▸ Action item:
Where does "yellow" occur in the listing? Copy every line that holds it.

▸ Dataset extract:
--
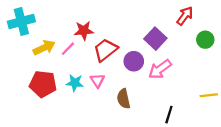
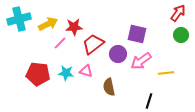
red arrow: (185, 16) -> (178, 13), moved
purple square: (155, 39) -> (137, 34), turned -30
yellow arrow: (44, 48) -> (48, 24), moved
pink triangle: (97, 81) -> (86, 71), turned -40
yellow line: (209, 95) -> (166, 73), moved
--
▸ Answer section:
yellow arrow: (44, 48) -> (48, 24), moved
yellow line: (209, 95) -> (166, 73), moved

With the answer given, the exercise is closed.